**What you will do**
Locate all lines with the word "breast". Copy them.

____

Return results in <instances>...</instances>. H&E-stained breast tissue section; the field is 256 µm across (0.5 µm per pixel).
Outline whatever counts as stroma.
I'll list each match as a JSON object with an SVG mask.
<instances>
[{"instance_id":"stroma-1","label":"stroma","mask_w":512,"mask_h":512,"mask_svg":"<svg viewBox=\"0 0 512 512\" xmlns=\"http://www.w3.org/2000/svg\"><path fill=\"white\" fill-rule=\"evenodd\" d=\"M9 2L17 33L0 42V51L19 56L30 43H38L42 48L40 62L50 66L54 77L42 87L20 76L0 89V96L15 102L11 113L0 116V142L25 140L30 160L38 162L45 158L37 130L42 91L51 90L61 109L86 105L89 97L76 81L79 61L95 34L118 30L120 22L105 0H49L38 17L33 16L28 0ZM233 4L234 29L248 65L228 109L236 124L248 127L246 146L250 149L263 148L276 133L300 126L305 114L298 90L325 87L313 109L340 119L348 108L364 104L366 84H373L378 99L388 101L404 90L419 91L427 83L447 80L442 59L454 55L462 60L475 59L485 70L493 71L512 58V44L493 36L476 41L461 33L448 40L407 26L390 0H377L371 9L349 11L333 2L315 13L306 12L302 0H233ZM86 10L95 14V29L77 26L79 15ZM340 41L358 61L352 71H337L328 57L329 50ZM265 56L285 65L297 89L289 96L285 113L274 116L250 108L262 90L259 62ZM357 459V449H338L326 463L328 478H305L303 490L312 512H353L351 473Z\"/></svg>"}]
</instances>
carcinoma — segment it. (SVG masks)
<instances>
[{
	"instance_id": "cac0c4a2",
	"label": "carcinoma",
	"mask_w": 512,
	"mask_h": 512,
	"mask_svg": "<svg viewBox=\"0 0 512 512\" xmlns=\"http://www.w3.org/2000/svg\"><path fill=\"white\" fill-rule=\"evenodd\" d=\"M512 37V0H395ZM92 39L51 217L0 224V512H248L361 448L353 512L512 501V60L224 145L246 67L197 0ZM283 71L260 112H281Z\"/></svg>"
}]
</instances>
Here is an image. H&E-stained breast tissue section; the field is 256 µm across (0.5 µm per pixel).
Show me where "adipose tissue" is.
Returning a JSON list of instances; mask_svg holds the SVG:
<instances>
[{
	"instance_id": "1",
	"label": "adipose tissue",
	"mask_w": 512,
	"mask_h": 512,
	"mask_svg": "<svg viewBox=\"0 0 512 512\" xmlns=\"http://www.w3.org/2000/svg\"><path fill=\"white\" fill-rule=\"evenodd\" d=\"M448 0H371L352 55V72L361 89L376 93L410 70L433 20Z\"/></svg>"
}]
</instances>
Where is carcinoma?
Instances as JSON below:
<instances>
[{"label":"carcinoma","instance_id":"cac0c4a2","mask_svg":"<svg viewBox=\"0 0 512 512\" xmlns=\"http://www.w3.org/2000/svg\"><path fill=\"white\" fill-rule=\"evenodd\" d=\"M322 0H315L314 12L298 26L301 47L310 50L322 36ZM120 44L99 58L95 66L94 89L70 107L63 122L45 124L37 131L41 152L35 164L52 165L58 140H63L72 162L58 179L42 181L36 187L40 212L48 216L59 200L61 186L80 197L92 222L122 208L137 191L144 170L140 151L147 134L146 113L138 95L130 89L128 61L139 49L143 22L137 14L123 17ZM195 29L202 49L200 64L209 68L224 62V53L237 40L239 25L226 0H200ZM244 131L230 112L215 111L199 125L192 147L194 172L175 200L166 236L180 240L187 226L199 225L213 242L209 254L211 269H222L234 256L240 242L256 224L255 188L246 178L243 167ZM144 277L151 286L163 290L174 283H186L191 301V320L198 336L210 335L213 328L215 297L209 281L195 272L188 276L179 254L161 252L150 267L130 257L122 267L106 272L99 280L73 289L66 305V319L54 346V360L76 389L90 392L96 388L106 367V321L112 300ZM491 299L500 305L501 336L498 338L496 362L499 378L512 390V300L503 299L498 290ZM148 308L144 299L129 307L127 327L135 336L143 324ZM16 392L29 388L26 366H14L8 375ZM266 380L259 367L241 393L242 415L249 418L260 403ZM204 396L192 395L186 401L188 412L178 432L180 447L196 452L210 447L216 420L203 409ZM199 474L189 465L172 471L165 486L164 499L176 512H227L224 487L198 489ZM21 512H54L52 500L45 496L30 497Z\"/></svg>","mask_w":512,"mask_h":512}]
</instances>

____

**Expected answer**
Return results in <instances>...</instances>. H&E-stained breast tissue section; the field is 256 µm across (0.5 µm per pixel).
Here is an image. H&E-stained breast tissue section; the field is 256 µm across (0.5 µm per pixel).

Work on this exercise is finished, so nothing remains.